(Itemized modification records)
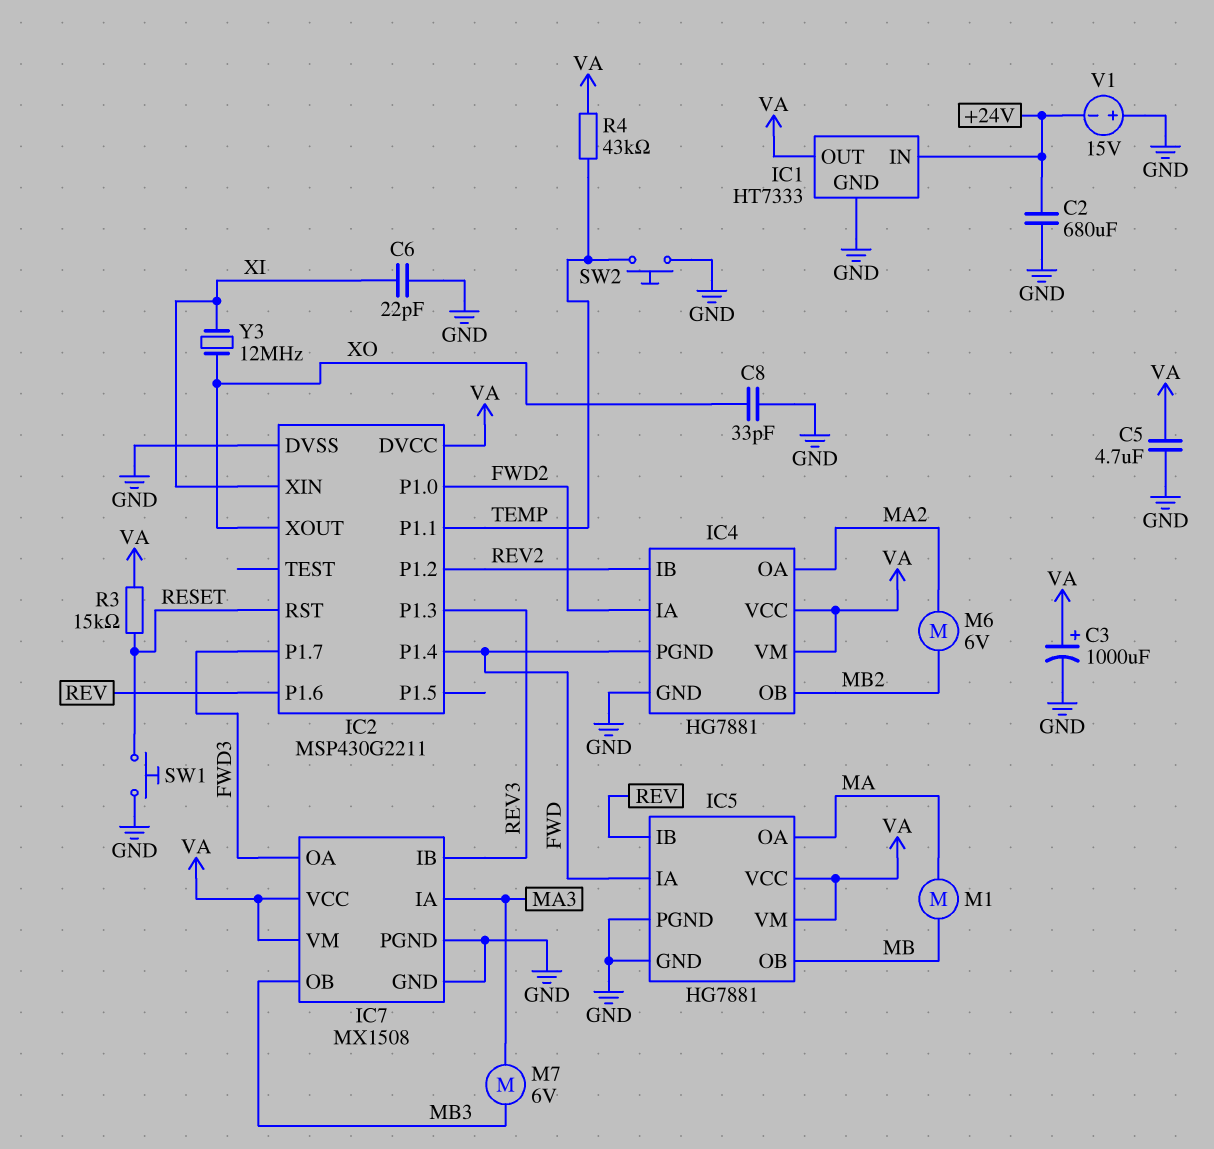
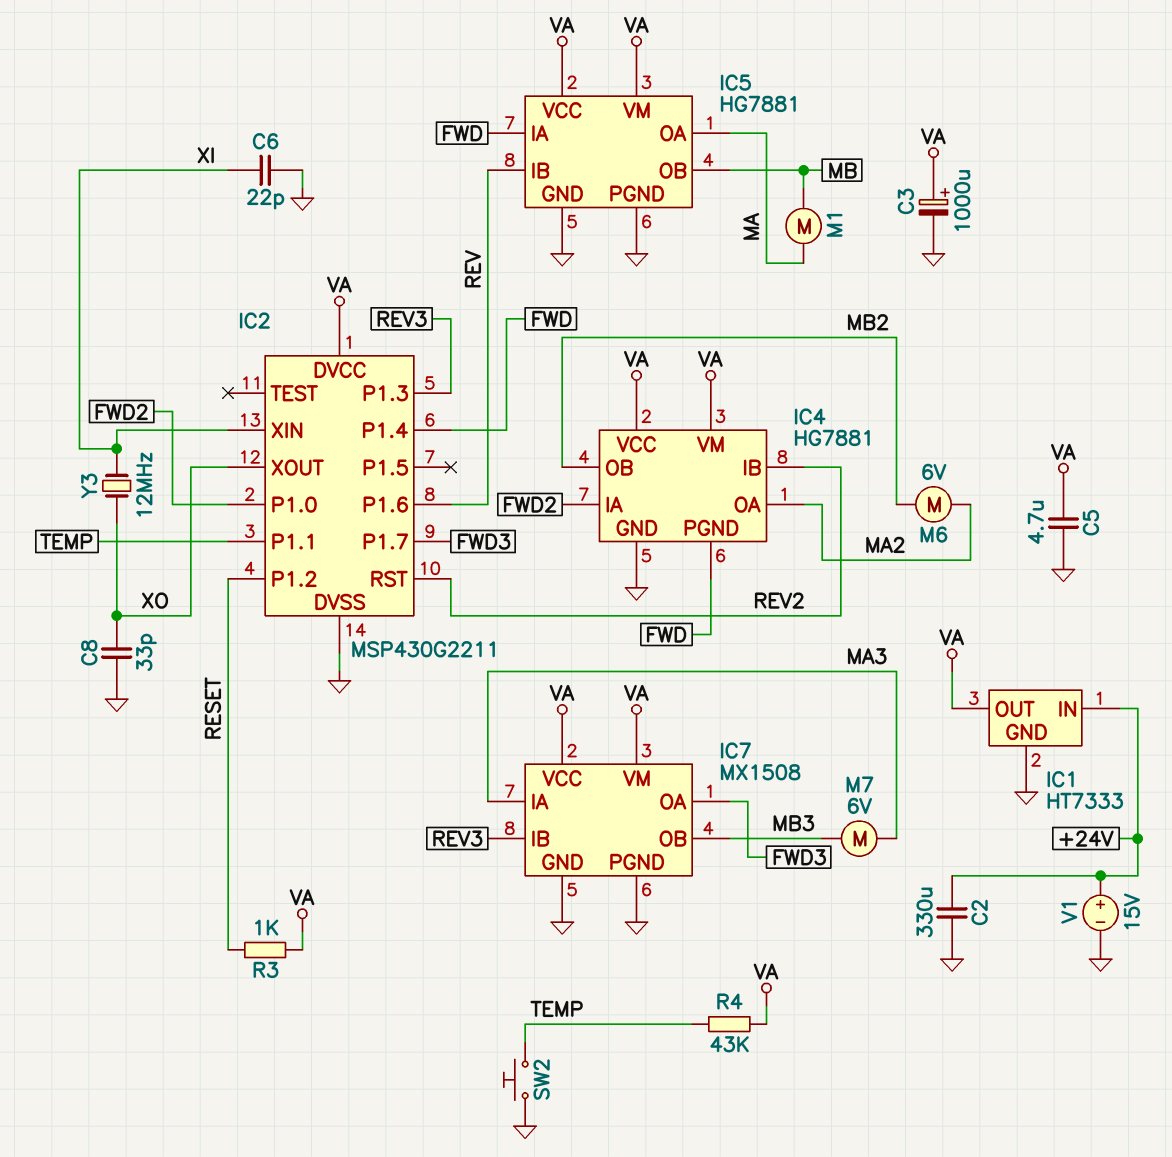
C2: 680uF (+24V, GND) -> 330uF (+24V, GND)
IC2 pin P1.2: REV2 -> RESET
IC2 pin RST: RESET -> REV2
R3: 15k (RESET, VA) -> 1k (RESET, VA)
SW1: button (GND, RESET) -> none
V1: 15V (plus GND, minus +24V) -> 15V (plus +24V, minus GND)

*WHAT IS REQUIRED*
The reply must consist of the records, repeated exactly, minus any images.

*OUTPUT BELOW*
C2: 680uF (+24V, GND) -> 330uF (+24V, GND)
IC2 pin P1.2: REV2 -> RESET
IC2 pin RST: RESET -> REV2
R3: 15k (RESET, VA) -> 1k (RESET, VA)
SW1: button (GND, RESET) -> none
V1: 15V (plus GND, minus +24V) -> 15V (plus +24V, minus GND)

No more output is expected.